Activity = Transcribe, word for word, every line from the one containing "TH2: 47k (GND, N020) -> 47k (N020, VS)" through the final line of the records, and omit the pictures.

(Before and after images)
=== Section Start ===

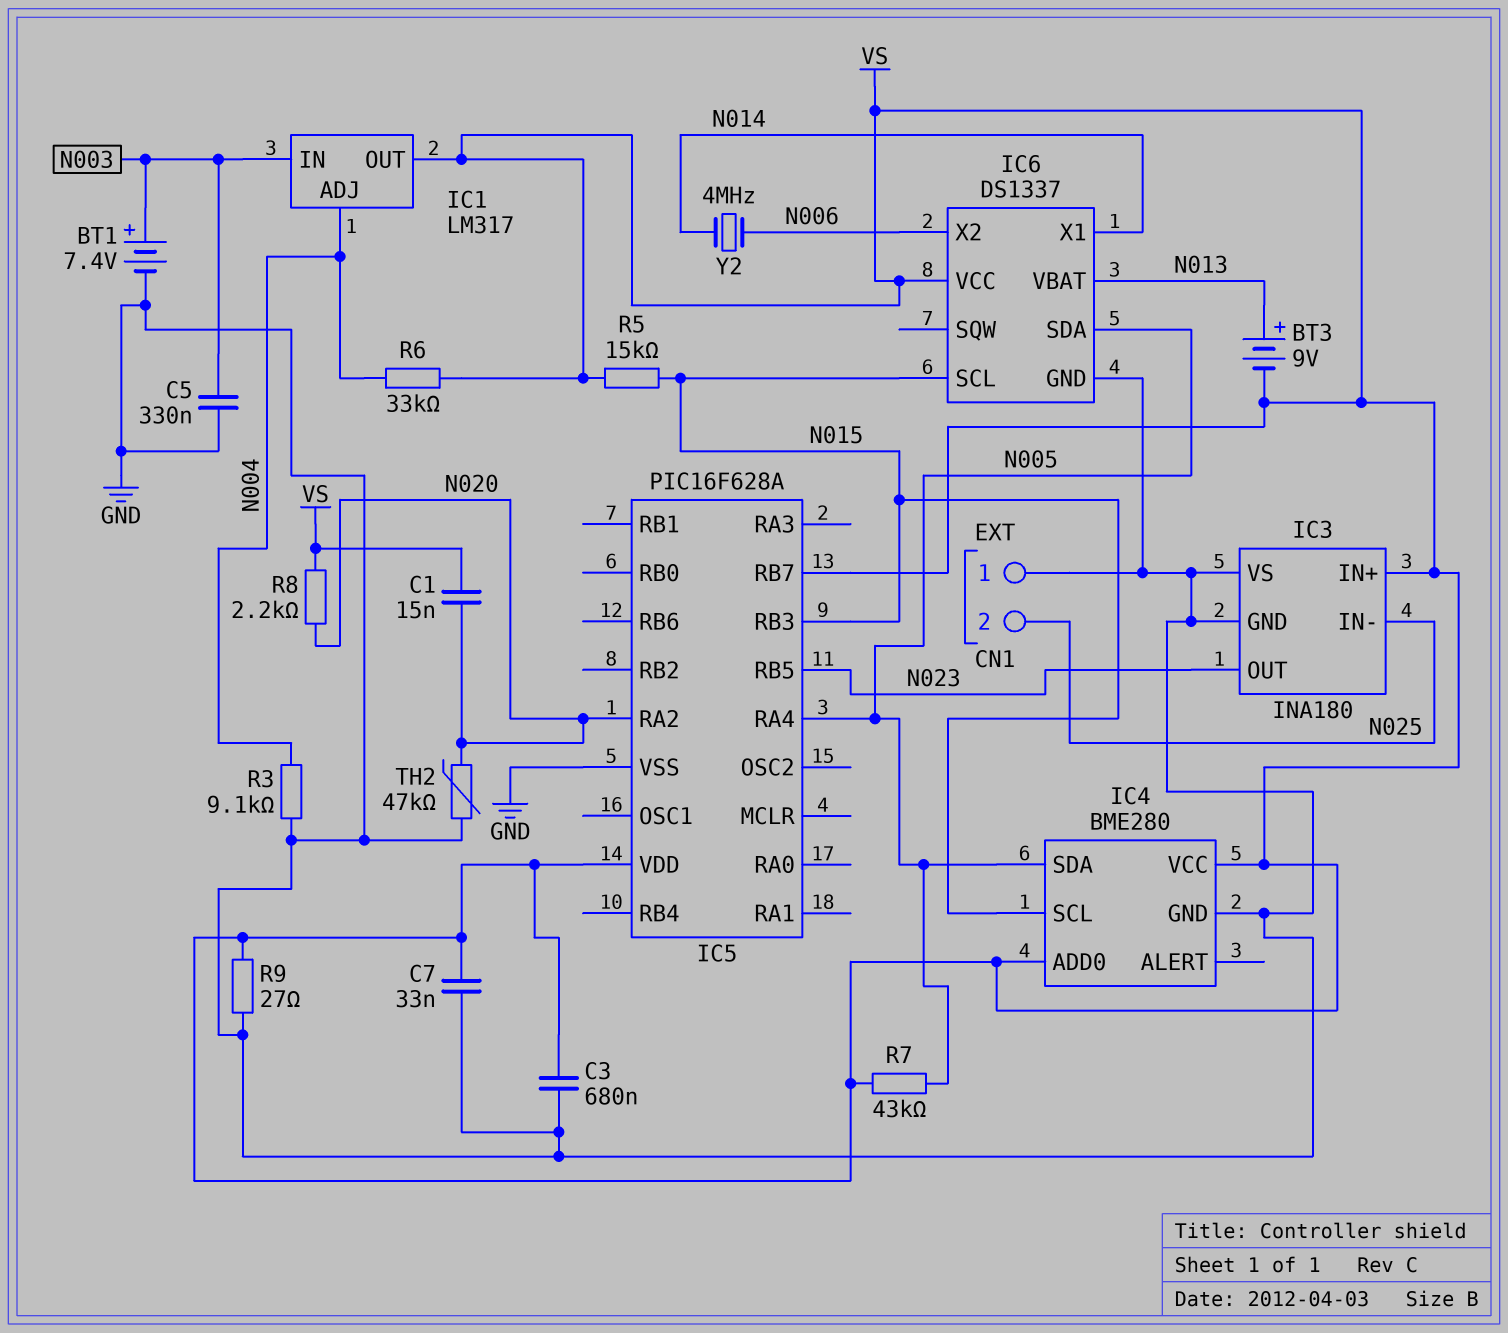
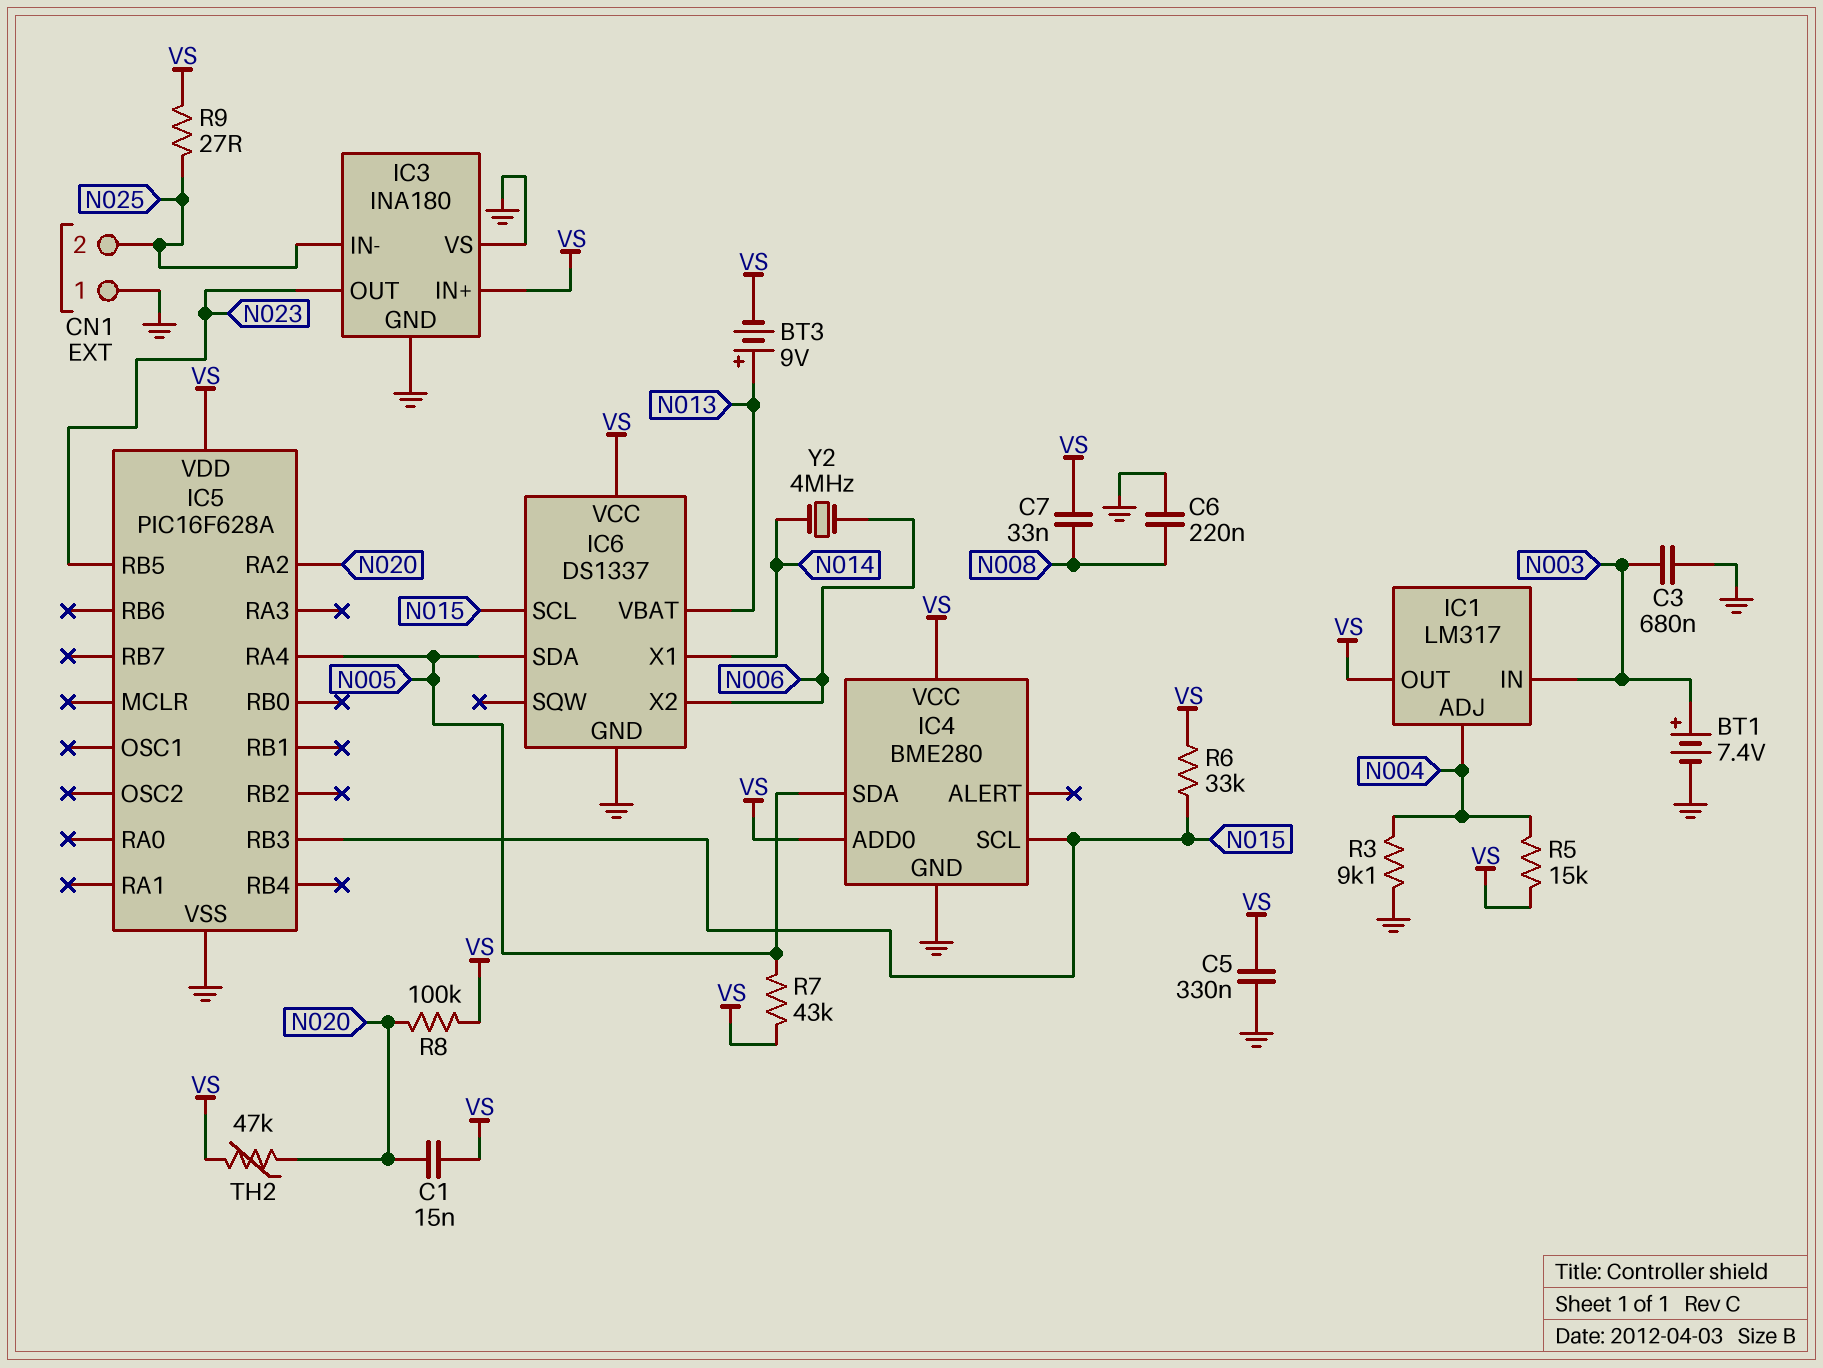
C3: 680nF (GND, VS) -> 680nF (GND, N003)
C5: 330nF (GND, N003) -> 330nF (GND, VS)
C6: none -> 220nF (GND, N008)
C7: 33nF (GND, VS) -> 33nF (N008, VS)
IC5 pin RB7: VS -> none
R5: 15k (N015, VS) -> 15k (N004, VS)
R6: 33k (N004, VS) -> 33k (N015, VS)
R8: 2.2k (N020, VS) -> 100k (N020, VS)
R9: 27 (GND, VS) -> 27 (N025, VS)
TH2: 47k (GND, N020) -> 47k (N020, VS)

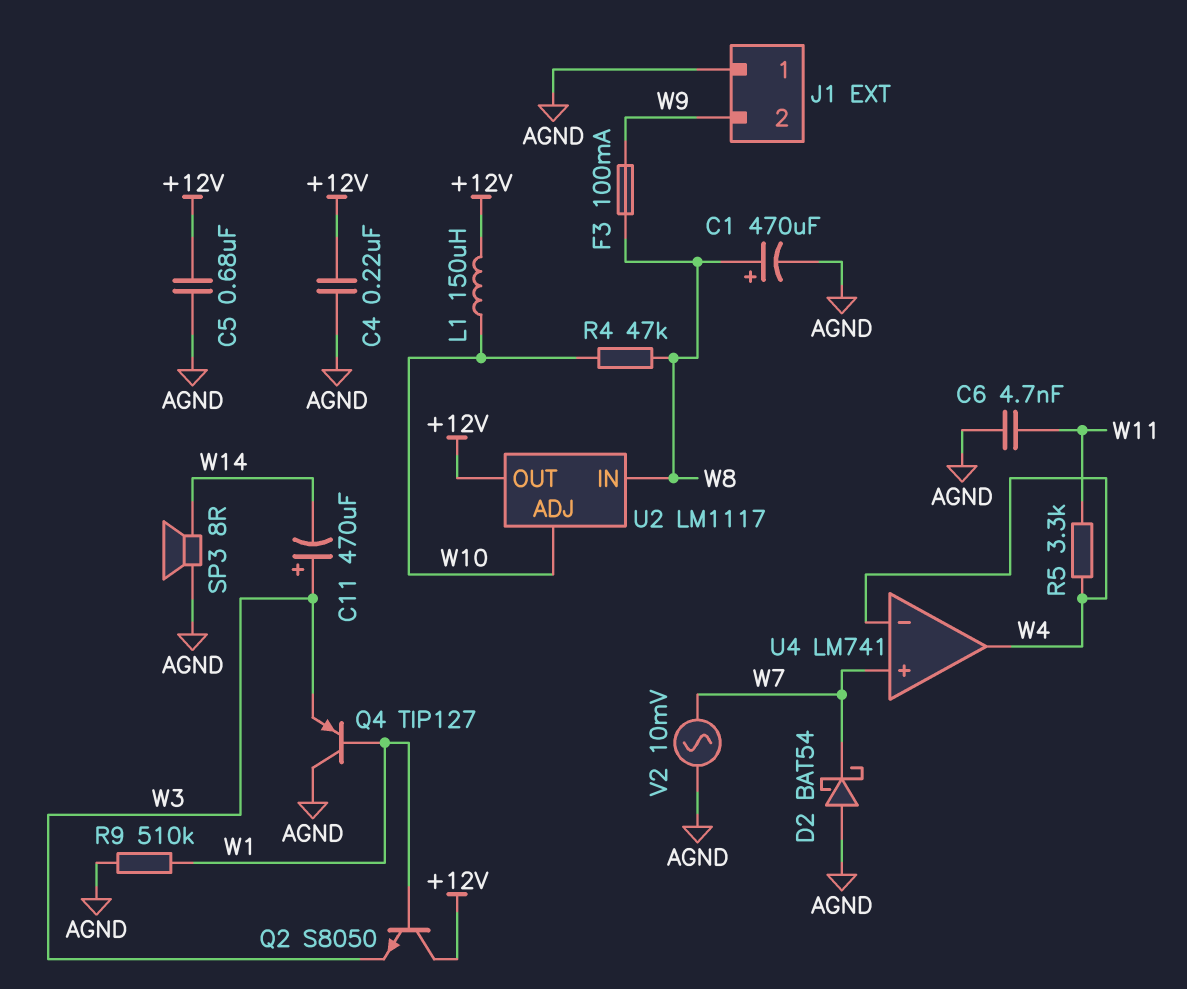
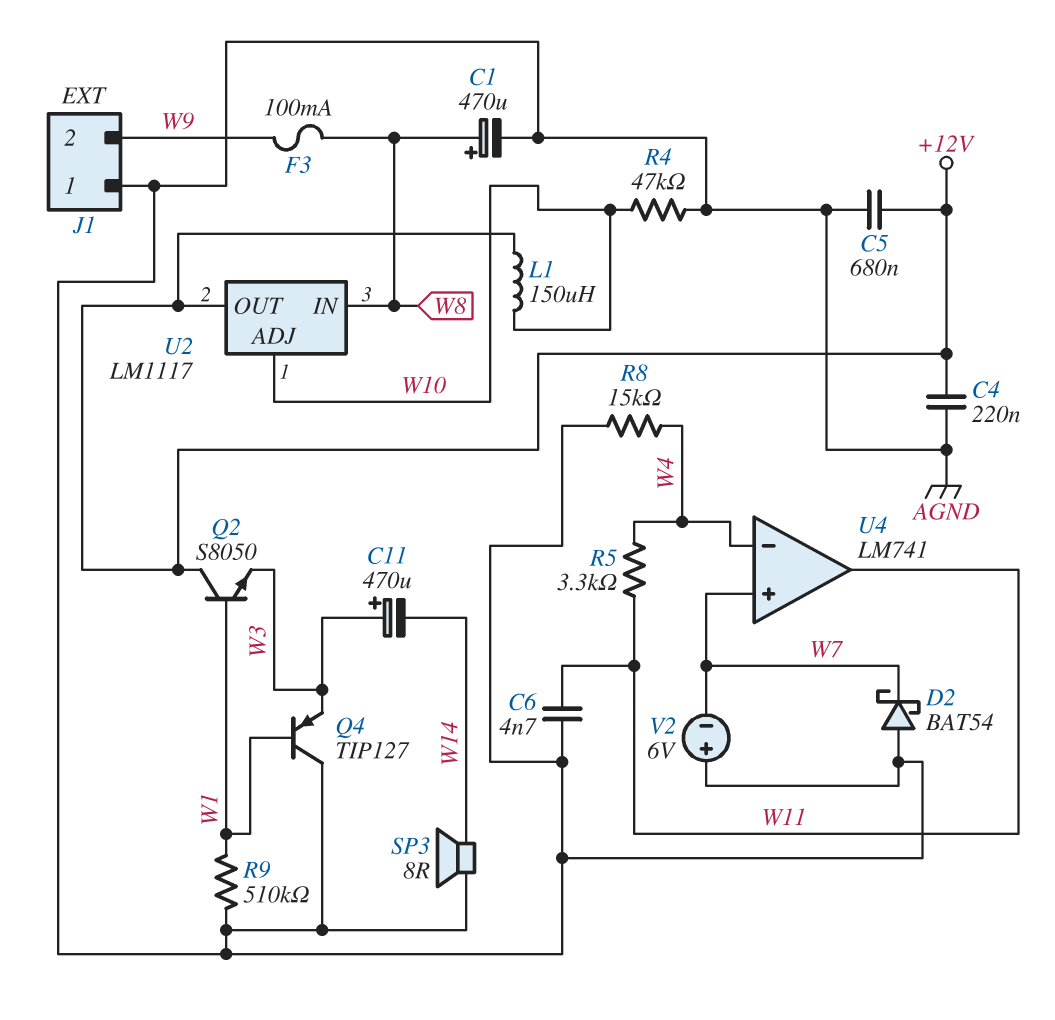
R4: 47k (W8, W10) -> 47k (AGND, W10)
R8: none -> 15k (AGND, W4)
U4 pin out: W4 -> W11
V2: AC 10mV (AGND, W7) -> 6V (plus AGND, minus W7)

=== Section End ===

Task result =
TH2: 47k (GND, N020) -> 47k (N020, VS)

R4: 47k (W8, W10) -> 47k (AGND, W10)
R8: none -> 15k (AGND, W4)
U4 pin out: W4 -> W11
V2: AC 10mV (AGND, W7) -> 6V (plus AGND, minus W7)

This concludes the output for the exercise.